#### What you need to do
Return precisely the opening lines of the listing below, ending with the line that contains "IMU pin INT: B7 -> B3".

#### Dataset excerpts
__________
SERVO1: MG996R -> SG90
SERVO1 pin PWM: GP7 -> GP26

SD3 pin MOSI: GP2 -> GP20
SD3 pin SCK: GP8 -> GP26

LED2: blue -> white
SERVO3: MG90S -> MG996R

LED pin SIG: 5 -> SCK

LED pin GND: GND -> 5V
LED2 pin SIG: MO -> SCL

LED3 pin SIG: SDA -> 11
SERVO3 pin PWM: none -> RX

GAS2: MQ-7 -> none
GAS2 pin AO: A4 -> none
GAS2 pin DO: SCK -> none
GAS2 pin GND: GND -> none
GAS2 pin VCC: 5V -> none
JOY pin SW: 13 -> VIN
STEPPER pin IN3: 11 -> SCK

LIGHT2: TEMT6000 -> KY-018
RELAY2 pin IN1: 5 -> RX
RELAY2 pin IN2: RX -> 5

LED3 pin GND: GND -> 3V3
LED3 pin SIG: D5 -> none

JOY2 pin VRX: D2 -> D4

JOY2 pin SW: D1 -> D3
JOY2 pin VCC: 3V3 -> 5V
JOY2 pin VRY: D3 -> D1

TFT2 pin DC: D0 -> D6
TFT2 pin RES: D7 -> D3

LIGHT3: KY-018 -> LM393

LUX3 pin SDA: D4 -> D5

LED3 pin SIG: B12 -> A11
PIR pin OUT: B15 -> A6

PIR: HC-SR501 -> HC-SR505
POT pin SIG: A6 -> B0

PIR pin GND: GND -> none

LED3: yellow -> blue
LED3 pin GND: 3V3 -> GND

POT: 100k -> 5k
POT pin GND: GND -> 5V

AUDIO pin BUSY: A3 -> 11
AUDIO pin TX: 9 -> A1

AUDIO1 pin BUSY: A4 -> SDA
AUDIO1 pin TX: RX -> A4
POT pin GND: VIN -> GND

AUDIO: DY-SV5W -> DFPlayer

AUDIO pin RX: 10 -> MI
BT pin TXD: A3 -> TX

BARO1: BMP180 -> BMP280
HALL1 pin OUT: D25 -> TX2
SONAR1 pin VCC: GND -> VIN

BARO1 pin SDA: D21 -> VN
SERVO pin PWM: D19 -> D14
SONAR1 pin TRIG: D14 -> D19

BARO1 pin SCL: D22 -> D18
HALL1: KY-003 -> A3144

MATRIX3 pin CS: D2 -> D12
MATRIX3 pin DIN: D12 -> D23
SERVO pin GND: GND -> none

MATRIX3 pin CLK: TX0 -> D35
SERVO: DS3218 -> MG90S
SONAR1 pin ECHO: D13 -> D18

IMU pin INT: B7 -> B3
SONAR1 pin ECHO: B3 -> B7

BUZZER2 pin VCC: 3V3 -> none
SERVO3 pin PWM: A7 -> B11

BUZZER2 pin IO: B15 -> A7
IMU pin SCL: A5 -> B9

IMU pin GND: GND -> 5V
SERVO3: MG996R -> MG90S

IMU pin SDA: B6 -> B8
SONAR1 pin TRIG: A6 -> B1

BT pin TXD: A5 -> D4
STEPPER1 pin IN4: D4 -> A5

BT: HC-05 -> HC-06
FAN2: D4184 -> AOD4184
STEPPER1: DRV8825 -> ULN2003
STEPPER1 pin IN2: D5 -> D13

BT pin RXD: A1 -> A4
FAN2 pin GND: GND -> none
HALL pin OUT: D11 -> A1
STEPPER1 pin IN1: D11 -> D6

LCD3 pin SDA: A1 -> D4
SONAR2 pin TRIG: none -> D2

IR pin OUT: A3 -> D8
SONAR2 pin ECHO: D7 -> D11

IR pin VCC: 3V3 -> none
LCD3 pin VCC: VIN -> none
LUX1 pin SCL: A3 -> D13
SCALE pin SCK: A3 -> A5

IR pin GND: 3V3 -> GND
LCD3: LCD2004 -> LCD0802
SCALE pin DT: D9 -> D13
__________
#### The completed task
SERVO1: MG996R -> SG90
SERVO1 pin PWM: GP7 -> GP26

SD3 pin MOSI: GP2 -> GP20
SD3 pin SCK: GP8 -> GP26

LED2: blue -> white
SERVO3: MG90S -> MG996R

LED pin SIG: 5 -> SCK

LED pin GND: GND -> 5V
LED2 pin SIG: MO -> SCL

LED3 pin SIG: SDA -> 11
SERVO3 pin PWM: none -> RX

GAS2: MQ-7 -> none
GAS2 pin AO: A4 -> none
GAS2 pin DO: SCK -> none
GAS2 pin GND: GND -> none
GAS2 pin VCC: 5V -> none
JOY pin SW: 13 -> VIN
STEPPER pin IN3: 11 -> SCK

LIGHT2: TEMT6000 -> KY-018
RELAY2 pin IN1: 5 -> RX
RELAY2 pin IN2: RX -> 5

LED3 pin GND: GND -> 3V3
LED3 pin SIG: D5 -> none

JOY2 pin VRX: D2 -> D4

JOY2 pin SW: D1 -> D3
JOY2 pin VCC: 3V3 -> 5V
JOY2 pin VRY: D3 -> D1

TFT2 pin DC: D0 -> D6
TFT2 pin RES: D7 -> D3

LIGHT3: KY-018 -> LM393

LUX3 pin SDA: D4 -> D5

LED3 pin SIG: B12 -> A11
PIR pin OUT: B15 -> A6

PIR: HC-SR501 -> HC-SR505
POT pin SIG: A6 -> B0

PIR pin GND: GND -> none

LED3: yellow -> blue
LED3 pin GND: 3V3 -> GND

POT: 100k -> 5k
POT pin GND: GND -> 5V

AUDIO pin BUSY: A3 -> 11
AUDIO pin TX: 9 -> A1

AUDIO1 pin BUSY: A4 -> SDA
AUDIO1 pin TX: RX -> A4
POT pin GND: VIN -> GND

AUDIO: DY-SV5W -> DFPlayer

AUDIO pin RX: 10 -> MI
BT pin TXD: A3 -> TX

BARO1: BMP180 -> BMP280
HALL1 pin OUT: D25 -> TX2
SONAR1 pin VCC: GND -> VIN

BARO1 pin SDA: D21 -> VN
SERVO pin PWM: D19 -> D14
SONAR1 pin TRIG: D14 -> D19

BARO1 pin SCL: D22 -> D18
HALL1: KY-003 -> A3144

MATRIX3 pin CS: D2 -> D12
MATRIX3 pin DIN: D12 -> D23
SERVO pin GND: GND -> none

MATRIX3 pin CLK: TX0 -> D35
SERVO: DS3218 -> MG90S
SONAR1 pin ECHO: D13 -> D18

IMU pin INT: B7 -> B3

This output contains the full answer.